§ **Exercise aim**
Return exactly the final stretch of the records below, opening with the line that contains "- op: recoloured" and closing with the last line.

§ **Stored items from a collection**

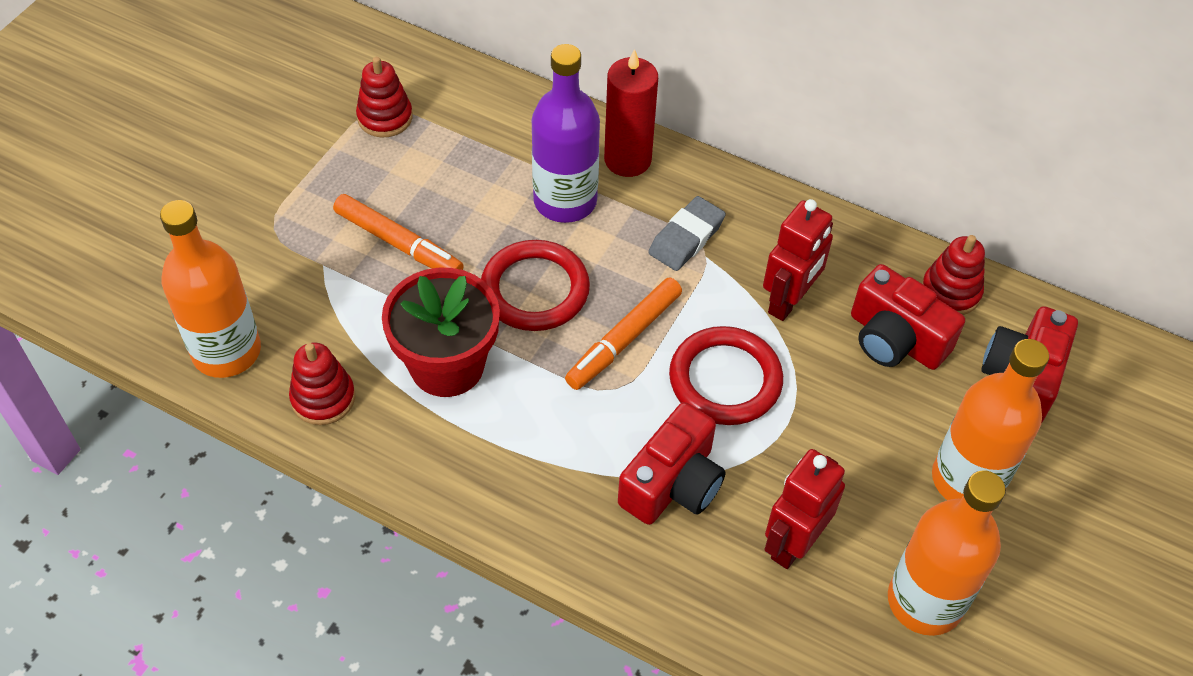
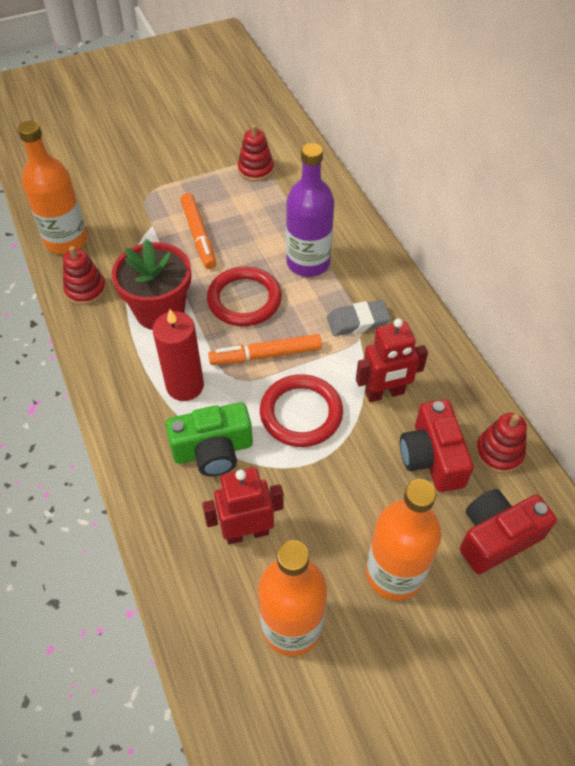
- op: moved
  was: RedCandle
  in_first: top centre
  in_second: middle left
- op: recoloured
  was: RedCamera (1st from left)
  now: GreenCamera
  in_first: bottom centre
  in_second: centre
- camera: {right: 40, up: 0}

§ **Answer box**
- op: recoloured
  was: RedCamera (1st from left)
  now: GreenCamera
  in_first: bottom centre
  in_second: centre
- camera: {right: 40, up: 0}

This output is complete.